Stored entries

§ §

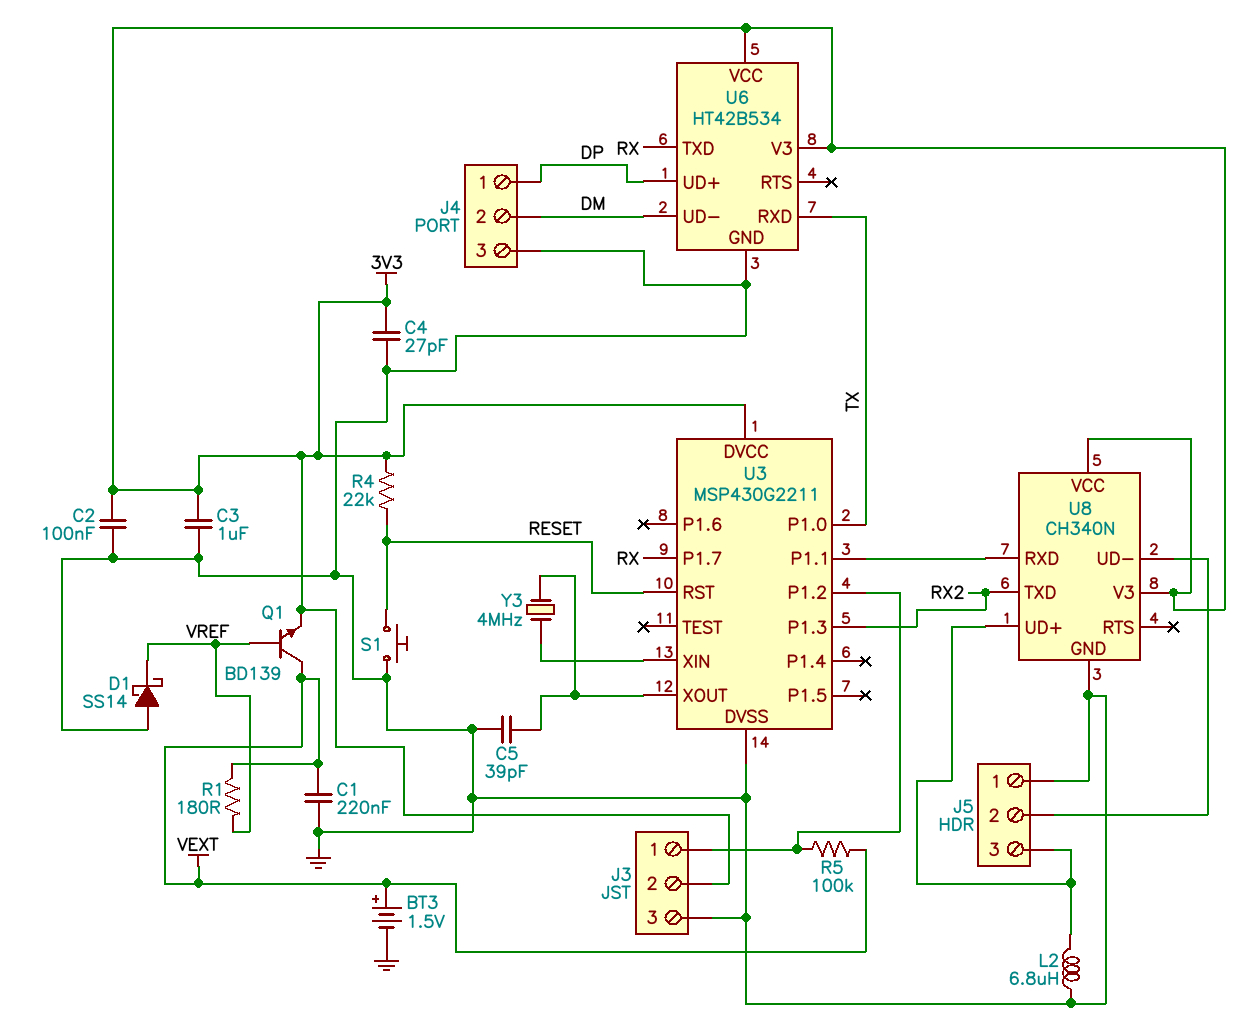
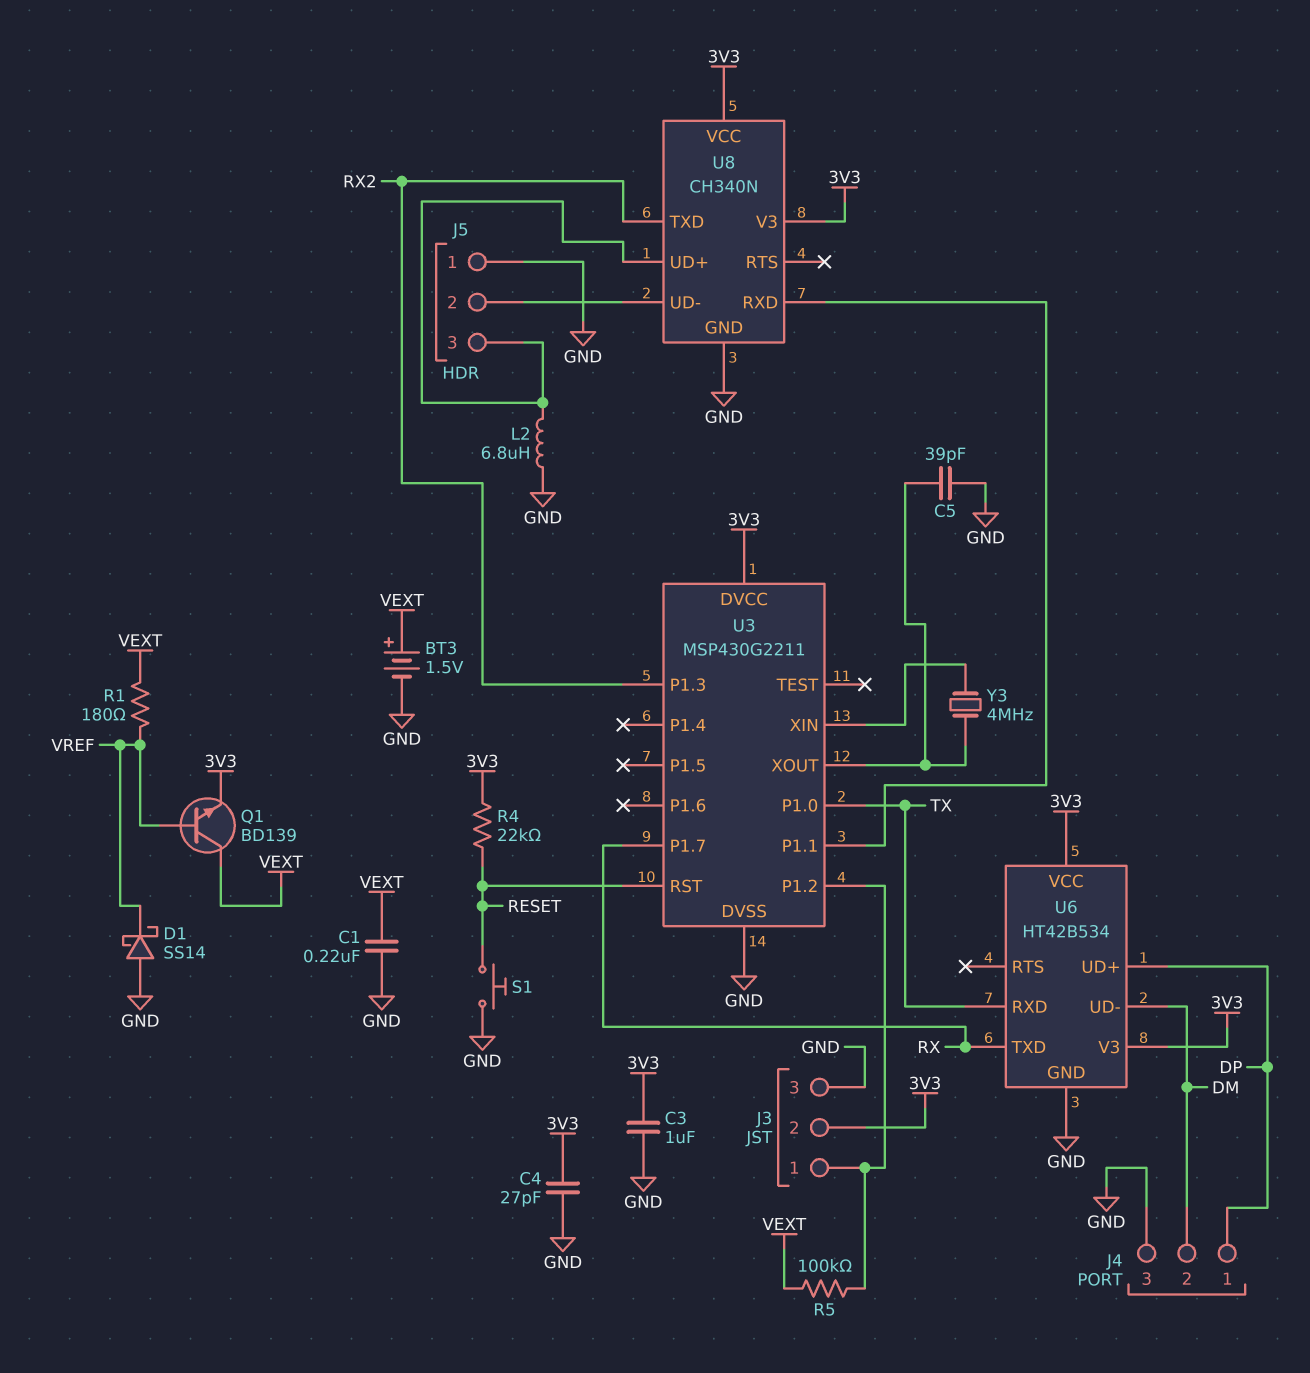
C2: 100nF (3V3, GND) -> none

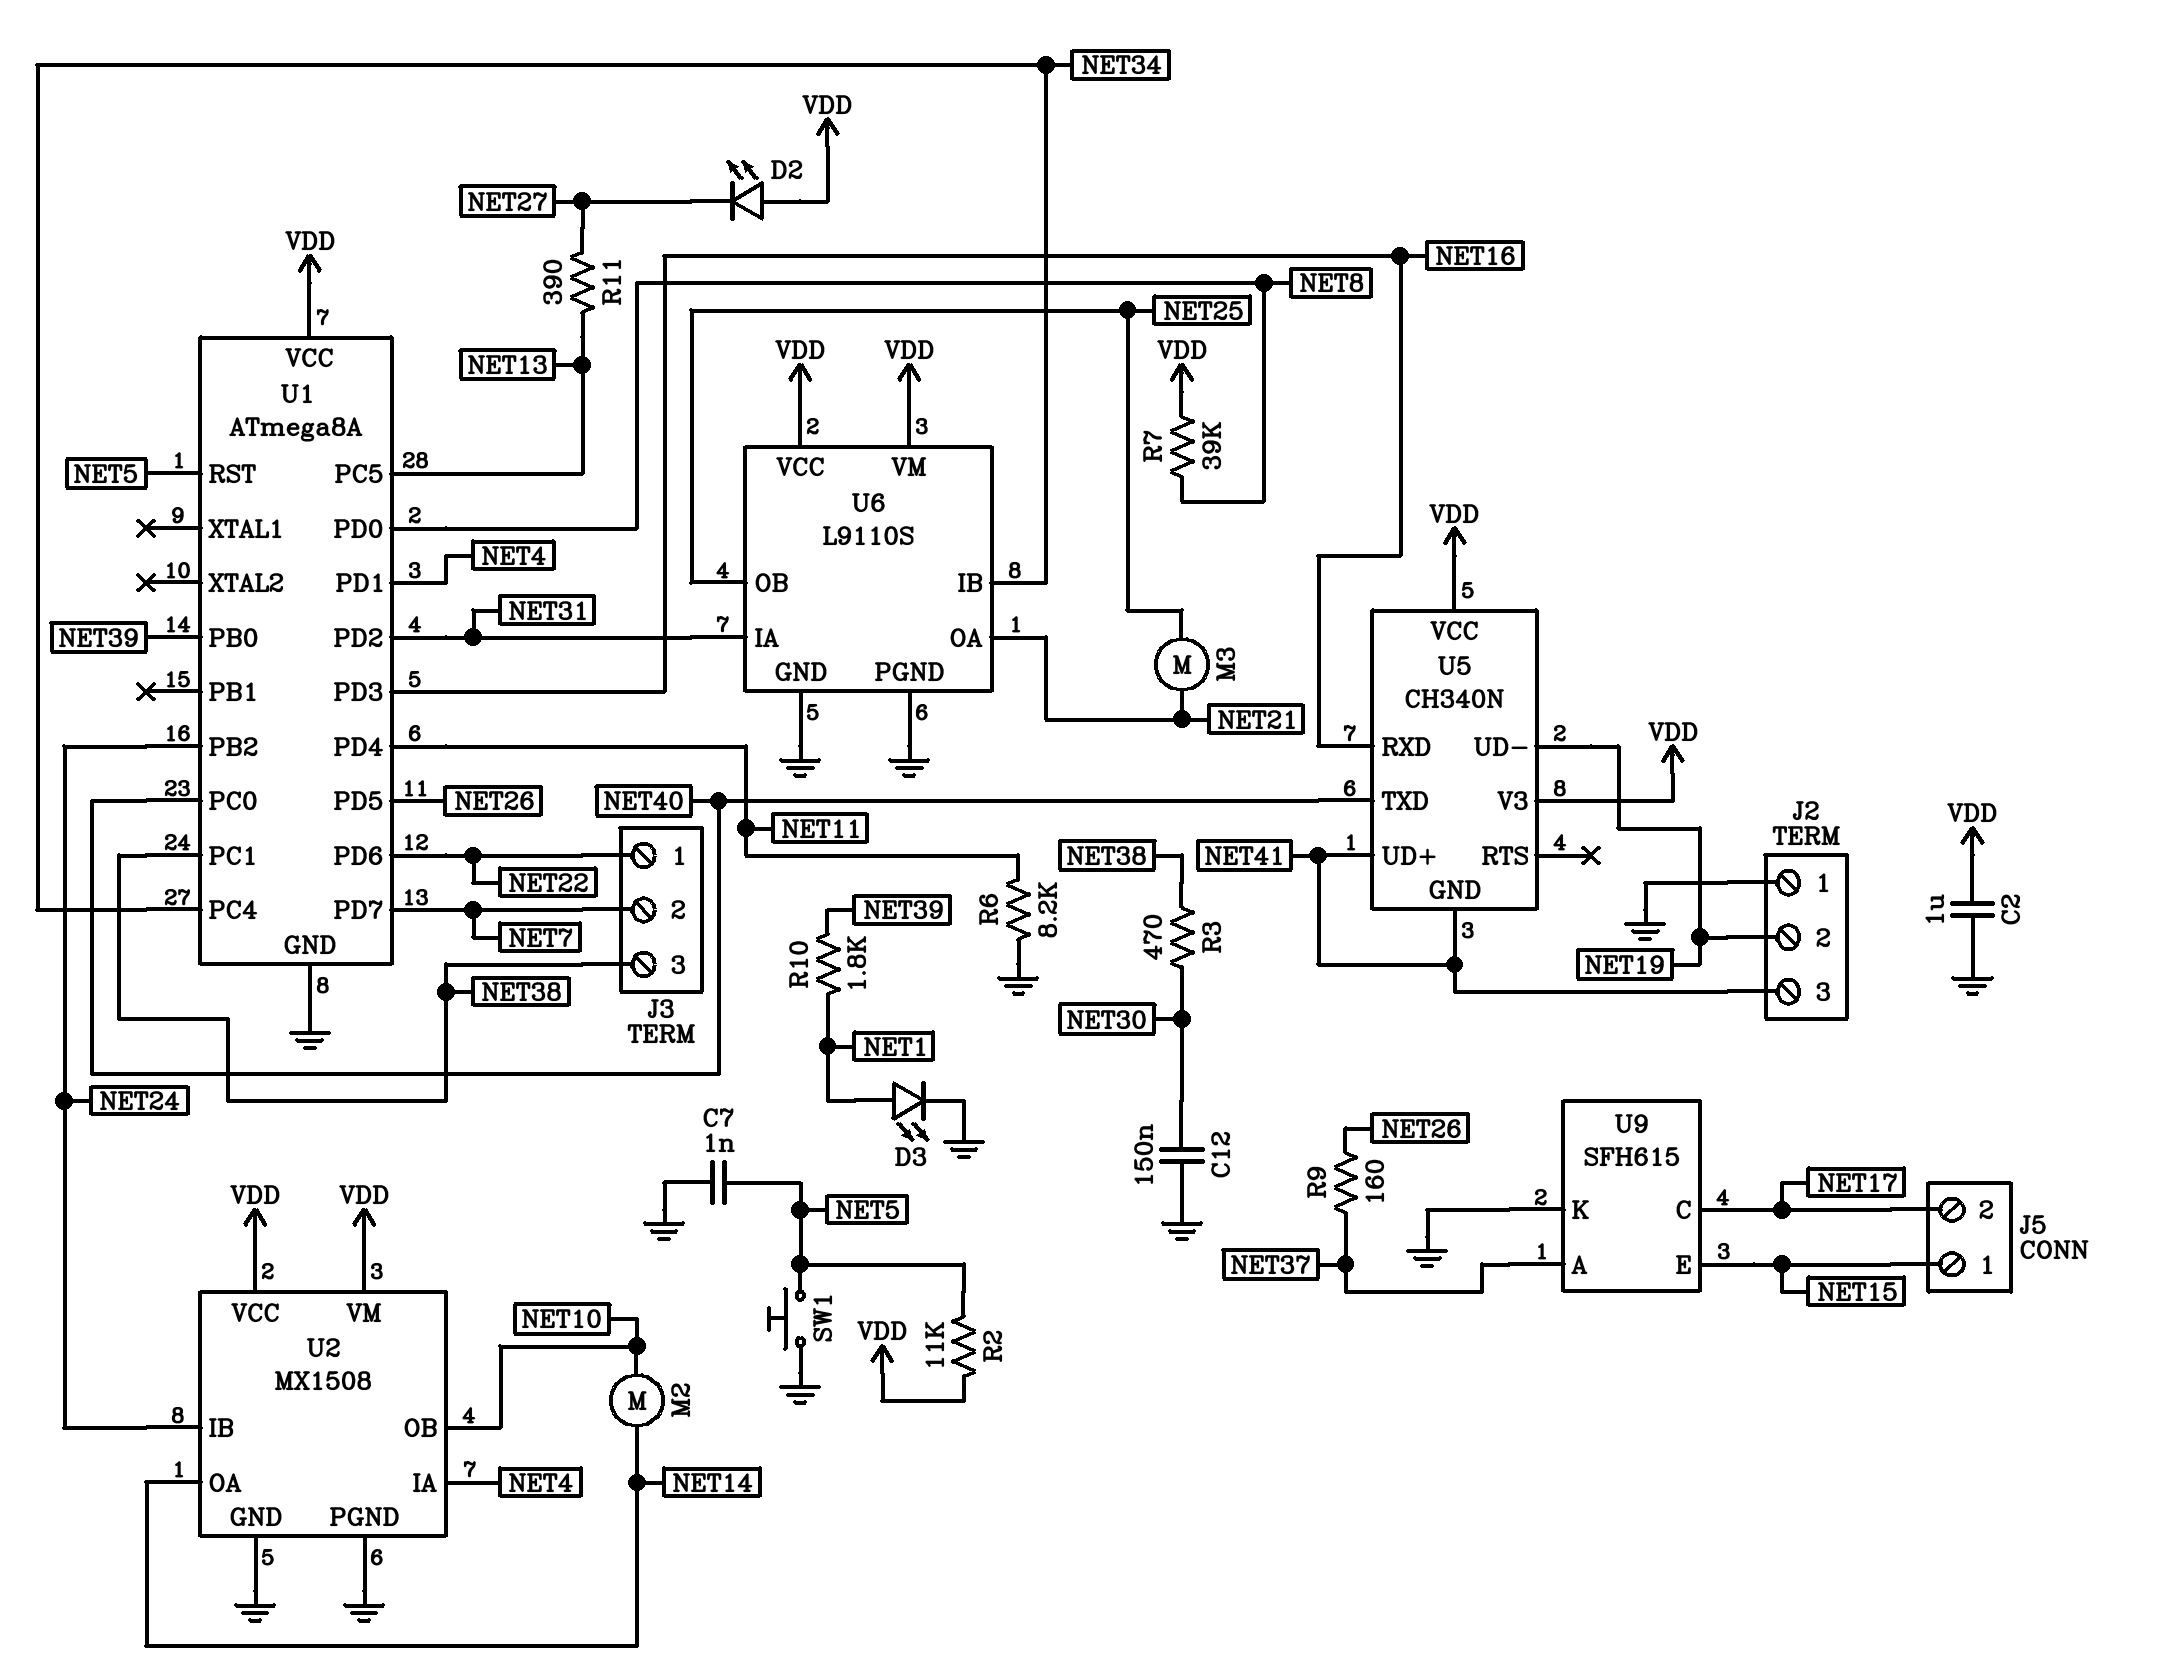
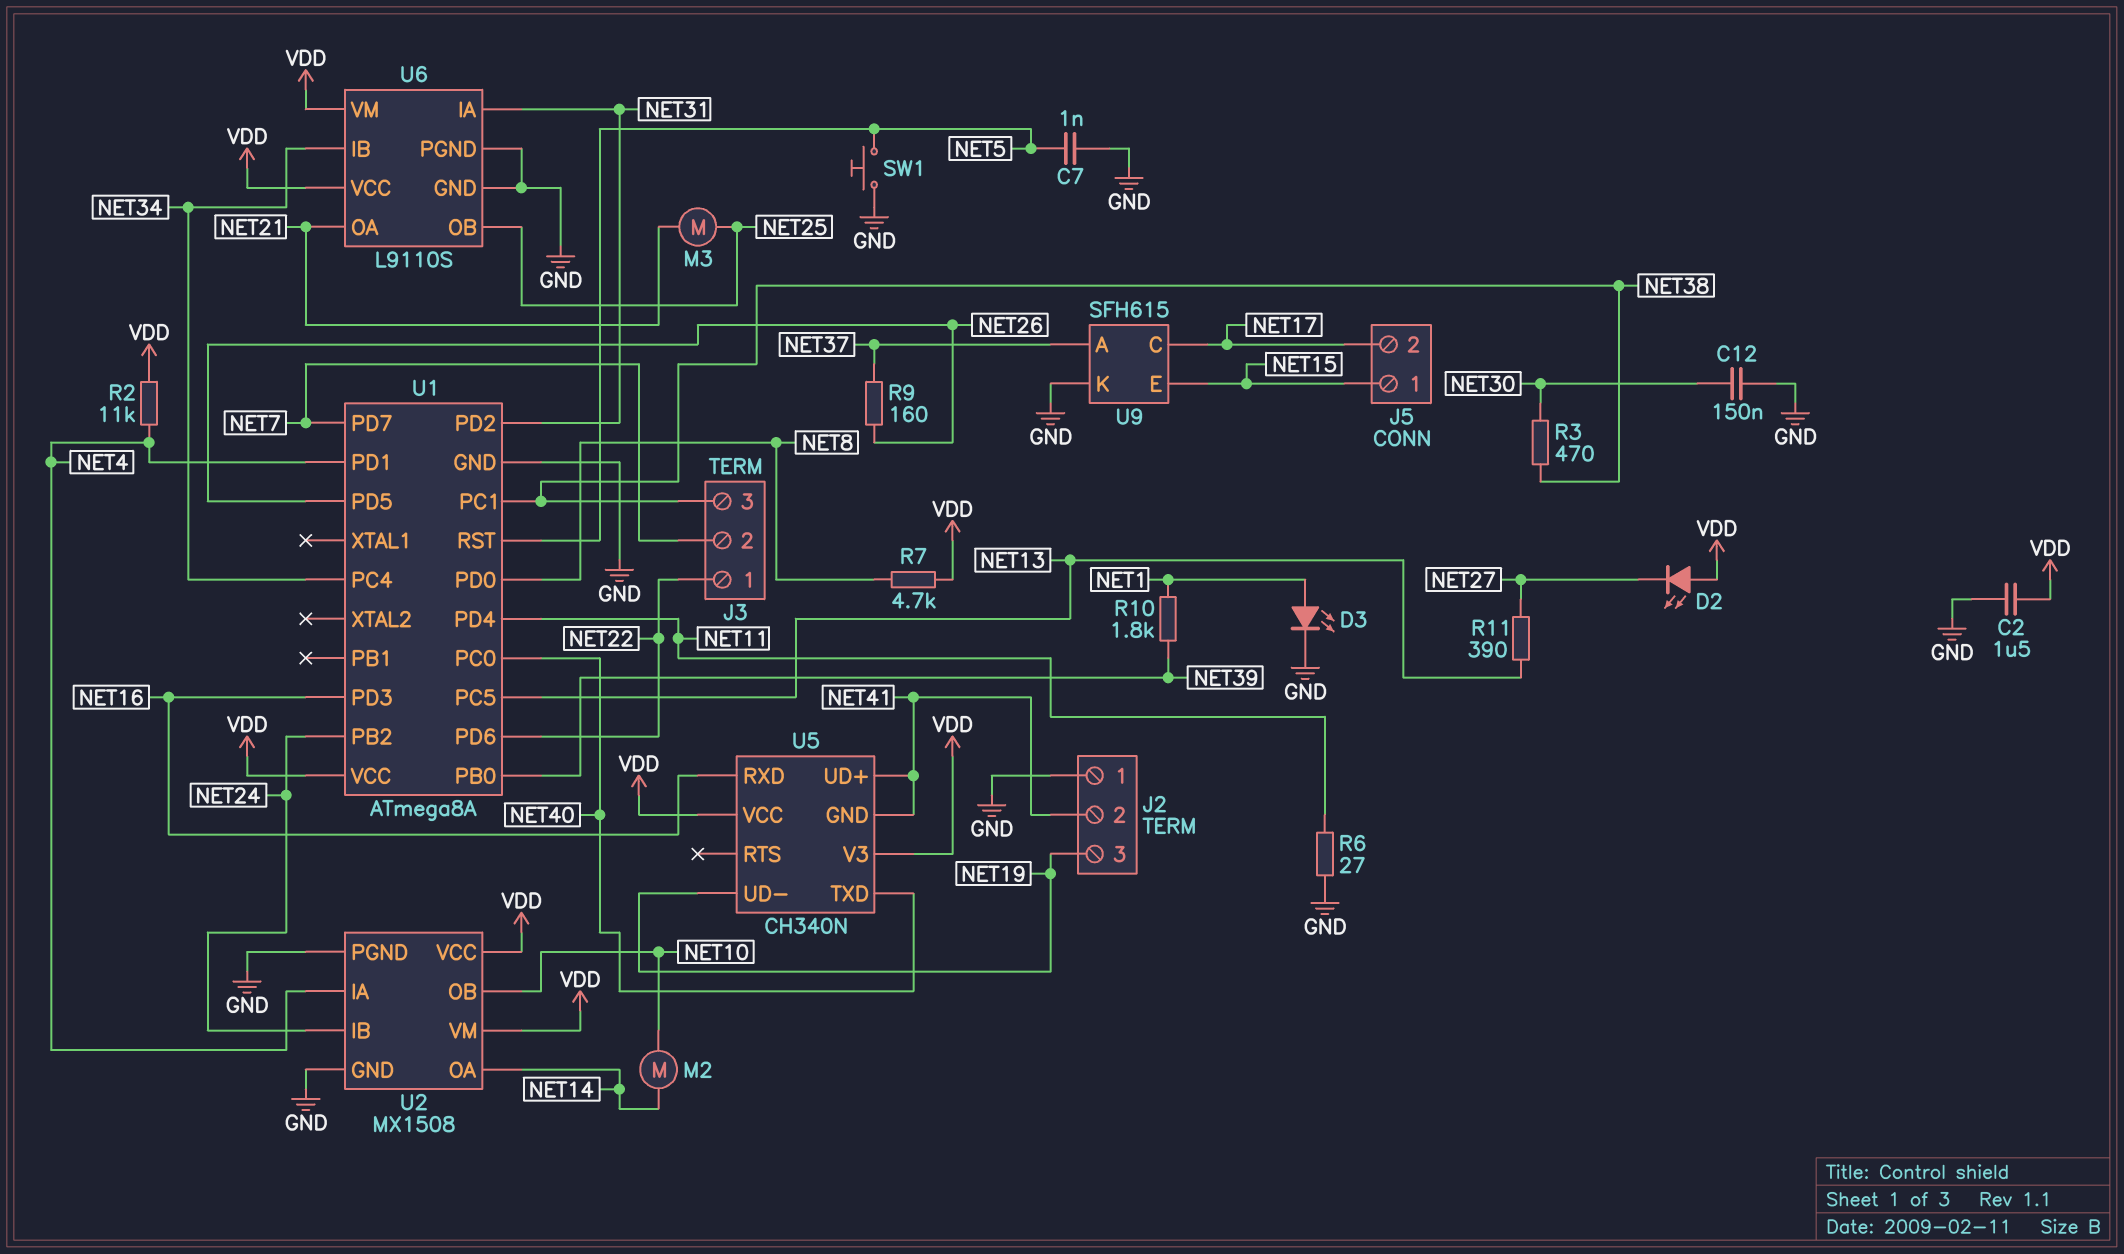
C2: 1uF (GND, VDD) -> 1.5uF (GND, VDD)
J2 pin 2: NET19 -> NET41
J2 pin 3: NET41 -> NET19
R2: 11k (NET5, VDD) -> 11k (NET4, VDD)
R6: 8.2k (GND, NET11) -> 27 (GND, NET11)
R7: 39k (NET8, VDD) -> 4.7k (NET8, VDD)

§ §

▶ **WORK ITEM**
Print exactly the lines from the one containing "R6: 8.2k (GND, NET11) -> 27 (GND, NET11)" through the last line of the records above, both included.

▶ **ANSWER AREA**
R6: 8.2k (GND, NET11) -> 27 (GND, NET11)
R7: 39k (NET8, VDD) -> 4.7k (NET8, VDD)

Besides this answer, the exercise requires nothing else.